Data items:

::::

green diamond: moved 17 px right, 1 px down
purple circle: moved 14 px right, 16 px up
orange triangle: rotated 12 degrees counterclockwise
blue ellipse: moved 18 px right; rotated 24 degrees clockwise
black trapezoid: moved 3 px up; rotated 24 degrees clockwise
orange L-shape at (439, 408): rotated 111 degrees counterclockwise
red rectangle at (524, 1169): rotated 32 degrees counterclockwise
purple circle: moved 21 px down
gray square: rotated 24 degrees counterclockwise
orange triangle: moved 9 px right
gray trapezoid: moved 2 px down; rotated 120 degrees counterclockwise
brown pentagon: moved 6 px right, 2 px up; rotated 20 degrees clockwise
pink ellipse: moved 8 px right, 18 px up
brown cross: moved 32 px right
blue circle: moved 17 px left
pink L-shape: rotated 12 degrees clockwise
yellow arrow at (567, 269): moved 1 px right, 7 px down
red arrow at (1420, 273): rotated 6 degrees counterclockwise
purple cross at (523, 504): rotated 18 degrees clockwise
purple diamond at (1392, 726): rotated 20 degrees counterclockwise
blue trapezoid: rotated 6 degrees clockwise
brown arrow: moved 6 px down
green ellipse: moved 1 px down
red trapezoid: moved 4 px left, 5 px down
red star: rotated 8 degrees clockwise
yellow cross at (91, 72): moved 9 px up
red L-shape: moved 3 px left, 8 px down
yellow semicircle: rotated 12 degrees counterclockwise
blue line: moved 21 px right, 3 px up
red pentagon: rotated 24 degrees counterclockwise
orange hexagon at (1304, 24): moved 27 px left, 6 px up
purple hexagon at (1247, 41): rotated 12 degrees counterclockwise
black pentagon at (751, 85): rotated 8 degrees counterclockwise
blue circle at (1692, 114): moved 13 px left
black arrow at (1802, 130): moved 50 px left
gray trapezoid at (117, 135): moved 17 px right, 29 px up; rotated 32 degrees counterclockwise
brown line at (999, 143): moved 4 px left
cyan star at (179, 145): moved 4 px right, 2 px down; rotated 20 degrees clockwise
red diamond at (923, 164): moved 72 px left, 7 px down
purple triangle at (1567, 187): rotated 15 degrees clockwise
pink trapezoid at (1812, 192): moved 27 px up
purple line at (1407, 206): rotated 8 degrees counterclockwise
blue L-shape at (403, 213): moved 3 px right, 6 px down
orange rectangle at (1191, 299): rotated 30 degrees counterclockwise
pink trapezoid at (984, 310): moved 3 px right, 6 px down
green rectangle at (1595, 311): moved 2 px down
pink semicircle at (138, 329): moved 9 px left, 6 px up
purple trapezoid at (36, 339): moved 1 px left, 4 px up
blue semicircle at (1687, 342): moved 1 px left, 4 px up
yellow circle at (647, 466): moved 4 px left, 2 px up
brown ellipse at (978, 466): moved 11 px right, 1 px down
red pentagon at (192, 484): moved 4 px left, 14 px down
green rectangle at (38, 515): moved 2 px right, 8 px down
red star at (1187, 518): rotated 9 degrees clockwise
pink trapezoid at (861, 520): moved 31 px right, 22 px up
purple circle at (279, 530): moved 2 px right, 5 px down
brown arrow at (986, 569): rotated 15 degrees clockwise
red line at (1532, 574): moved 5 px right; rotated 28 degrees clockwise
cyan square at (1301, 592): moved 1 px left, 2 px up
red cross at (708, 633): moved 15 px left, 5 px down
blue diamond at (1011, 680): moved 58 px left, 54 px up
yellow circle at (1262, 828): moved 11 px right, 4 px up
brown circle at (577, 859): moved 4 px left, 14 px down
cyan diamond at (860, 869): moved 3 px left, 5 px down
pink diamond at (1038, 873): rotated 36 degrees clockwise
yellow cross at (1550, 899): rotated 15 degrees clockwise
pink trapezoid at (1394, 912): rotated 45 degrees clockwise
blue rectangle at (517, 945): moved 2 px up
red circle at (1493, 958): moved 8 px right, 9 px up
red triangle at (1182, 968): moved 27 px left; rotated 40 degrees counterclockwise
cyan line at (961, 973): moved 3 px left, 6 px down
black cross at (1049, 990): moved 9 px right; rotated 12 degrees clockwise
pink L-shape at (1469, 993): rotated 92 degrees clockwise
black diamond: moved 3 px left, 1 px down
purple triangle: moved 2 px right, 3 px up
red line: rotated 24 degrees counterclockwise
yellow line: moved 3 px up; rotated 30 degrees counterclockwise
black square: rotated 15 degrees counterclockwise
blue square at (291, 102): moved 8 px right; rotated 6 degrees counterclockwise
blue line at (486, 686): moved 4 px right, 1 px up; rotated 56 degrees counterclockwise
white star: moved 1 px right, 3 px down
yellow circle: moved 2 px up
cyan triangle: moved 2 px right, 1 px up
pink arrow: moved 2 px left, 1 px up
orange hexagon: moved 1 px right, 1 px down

::::

Output verbatim the rows above, starting from the first row and ending with the row that contains "purple circle: moved 21 px down", with both ends included.

green diamond: moved 17 px right, 1 px down
purple circle: moved 14 px right, 16 px up
orange triangle: rotated 12 degrees counterclockwise
blue ellipse: moved 18 px right; rotated 24 degrees clockwise
black trapezoid: moved 3 px up; rotated 24 degrees clockwise
orange L-shape at (439, 408): rotated 111 degrees counterclockwise
red rectangle at (524, 1169): rotated 32 degrees counterclockwise
purple circle: moved 21 px down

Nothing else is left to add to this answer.